##### Excerpted data #####

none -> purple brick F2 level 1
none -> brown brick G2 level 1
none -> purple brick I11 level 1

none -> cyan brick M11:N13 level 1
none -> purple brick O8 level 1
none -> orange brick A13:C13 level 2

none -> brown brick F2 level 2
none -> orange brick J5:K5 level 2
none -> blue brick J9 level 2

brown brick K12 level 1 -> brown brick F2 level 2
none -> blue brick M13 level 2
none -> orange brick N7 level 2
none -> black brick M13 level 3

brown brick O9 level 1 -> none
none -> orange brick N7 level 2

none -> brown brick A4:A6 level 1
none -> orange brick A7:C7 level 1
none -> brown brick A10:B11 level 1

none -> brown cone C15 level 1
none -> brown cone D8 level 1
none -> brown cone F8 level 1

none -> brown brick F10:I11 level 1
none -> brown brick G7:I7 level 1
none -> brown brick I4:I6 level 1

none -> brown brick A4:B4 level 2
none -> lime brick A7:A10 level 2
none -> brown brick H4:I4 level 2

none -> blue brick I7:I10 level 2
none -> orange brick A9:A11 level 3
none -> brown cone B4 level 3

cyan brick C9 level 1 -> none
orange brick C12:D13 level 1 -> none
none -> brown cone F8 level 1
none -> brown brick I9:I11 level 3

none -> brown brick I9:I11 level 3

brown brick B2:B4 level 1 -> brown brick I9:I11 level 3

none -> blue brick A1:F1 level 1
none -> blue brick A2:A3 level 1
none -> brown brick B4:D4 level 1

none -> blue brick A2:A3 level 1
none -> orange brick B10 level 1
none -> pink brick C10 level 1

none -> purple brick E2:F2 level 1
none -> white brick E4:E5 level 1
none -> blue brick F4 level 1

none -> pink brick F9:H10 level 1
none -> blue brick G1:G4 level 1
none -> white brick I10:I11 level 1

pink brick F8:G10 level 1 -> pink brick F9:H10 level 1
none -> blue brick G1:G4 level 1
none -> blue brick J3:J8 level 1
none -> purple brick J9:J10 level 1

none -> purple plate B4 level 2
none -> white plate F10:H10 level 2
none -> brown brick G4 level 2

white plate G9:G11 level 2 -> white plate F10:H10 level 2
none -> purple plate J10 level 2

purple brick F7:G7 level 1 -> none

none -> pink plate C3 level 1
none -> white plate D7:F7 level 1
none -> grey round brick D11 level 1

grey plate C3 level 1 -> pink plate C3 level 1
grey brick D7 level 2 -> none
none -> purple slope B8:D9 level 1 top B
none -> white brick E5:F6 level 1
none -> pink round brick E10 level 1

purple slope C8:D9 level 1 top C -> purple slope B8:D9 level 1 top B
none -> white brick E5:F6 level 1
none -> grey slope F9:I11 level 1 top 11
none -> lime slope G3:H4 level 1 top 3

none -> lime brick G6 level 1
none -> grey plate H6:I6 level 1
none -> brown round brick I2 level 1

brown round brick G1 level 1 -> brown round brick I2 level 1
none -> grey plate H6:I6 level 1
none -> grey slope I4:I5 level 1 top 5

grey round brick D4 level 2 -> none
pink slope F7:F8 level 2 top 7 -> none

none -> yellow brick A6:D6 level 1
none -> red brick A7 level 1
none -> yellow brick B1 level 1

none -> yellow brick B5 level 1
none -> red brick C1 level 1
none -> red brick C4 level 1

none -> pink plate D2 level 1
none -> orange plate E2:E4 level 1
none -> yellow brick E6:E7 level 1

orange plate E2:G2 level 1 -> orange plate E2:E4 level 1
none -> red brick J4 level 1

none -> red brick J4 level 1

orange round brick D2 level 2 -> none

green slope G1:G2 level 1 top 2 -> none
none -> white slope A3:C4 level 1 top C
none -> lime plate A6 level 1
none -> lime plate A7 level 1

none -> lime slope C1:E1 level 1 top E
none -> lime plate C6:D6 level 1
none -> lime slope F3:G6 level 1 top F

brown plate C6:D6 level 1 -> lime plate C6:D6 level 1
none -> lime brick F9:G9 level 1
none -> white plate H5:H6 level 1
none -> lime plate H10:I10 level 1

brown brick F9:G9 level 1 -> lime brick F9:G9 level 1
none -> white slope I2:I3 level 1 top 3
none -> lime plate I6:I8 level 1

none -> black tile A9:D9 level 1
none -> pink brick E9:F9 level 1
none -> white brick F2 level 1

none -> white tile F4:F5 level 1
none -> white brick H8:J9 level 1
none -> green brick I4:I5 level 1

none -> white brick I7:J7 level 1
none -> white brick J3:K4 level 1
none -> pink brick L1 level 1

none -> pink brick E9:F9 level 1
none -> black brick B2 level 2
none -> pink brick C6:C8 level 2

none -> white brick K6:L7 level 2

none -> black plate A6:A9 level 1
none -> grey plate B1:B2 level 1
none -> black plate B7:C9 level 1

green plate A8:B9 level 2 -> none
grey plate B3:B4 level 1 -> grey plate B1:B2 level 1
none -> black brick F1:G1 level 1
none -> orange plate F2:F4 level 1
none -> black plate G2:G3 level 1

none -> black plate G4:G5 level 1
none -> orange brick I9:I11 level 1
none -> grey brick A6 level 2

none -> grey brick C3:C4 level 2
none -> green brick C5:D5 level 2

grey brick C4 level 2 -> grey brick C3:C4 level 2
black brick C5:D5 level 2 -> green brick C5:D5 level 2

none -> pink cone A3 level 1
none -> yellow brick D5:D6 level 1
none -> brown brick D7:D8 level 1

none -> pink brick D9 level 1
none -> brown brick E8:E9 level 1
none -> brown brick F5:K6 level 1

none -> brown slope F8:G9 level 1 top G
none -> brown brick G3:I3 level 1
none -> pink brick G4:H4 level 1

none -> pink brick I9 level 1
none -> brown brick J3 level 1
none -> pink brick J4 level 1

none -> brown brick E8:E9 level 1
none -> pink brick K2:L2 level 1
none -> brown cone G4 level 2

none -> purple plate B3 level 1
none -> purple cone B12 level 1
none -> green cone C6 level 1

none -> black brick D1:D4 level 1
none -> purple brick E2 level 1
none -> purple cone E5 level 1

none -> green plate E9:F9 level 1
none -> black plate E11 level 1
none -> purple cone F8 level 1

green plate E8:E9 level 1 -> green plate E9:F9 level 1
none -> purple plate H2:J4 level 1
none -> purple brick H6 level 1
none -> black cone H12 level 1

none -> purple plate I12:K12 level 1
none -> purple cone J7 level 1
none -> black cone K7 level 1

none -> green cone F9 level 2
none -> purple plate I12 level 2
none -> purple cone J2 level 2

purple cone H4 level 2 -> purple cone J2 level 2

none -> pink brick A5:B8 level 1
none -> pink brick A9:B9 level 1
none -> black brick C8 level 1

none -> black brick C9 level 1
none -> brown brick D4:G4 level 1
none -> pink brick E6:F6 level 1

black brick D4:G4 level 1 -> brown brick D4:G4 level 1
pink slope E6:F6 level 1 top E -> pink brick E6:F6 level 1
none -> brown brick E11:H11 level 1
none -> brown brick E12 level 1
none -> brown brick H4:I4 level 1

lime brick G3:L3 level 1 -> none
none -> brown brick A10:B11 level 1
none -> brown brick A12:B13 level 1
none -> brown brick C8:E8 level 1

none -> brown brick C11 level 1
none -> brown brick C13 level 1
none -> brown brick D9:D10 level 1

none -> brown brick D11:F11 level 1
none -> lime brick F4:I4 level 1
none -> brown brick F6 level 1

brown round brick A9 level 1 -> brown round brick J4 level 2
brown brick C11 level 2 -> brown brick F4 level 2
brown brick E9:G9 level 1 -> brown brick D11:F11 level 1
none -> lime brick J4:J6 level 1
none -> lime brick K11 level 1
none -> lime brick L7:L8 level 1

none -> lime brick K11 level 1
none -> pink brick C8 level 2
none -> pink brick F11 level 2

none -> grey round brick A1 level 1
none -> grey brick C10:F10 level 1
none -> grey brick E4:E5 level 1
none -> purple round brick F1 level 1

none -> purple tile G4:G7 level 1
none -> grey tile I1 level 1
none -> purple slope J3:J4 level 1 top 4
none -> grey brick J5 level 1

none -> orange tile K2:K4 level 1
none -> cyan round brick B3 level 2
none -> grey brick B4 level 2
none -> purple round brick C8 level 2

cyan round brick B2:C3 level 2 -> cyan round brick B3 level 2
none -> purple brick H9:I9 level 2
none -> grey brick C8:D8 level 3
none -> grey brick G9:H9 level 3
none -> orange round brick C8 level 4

#####

> [Aim of the exercise] Search the records above for "blue" and copy every line that has it.

> [Written solution]
none -> blue brick J9 level 2
none -> blue brick M13 level 2
none -> blue brick I7:I10 level 2
none -> blue brick A1:F1 level 1
none -> blue brick A2:A3 level 1
none -> blue brick A2:A3 level 1
none -> blue brick F4 level 1
none -> blue brick G1:G4 level 1
none -> blue brick G1:G4 level 1
none -> blue brick J3:J8 level 1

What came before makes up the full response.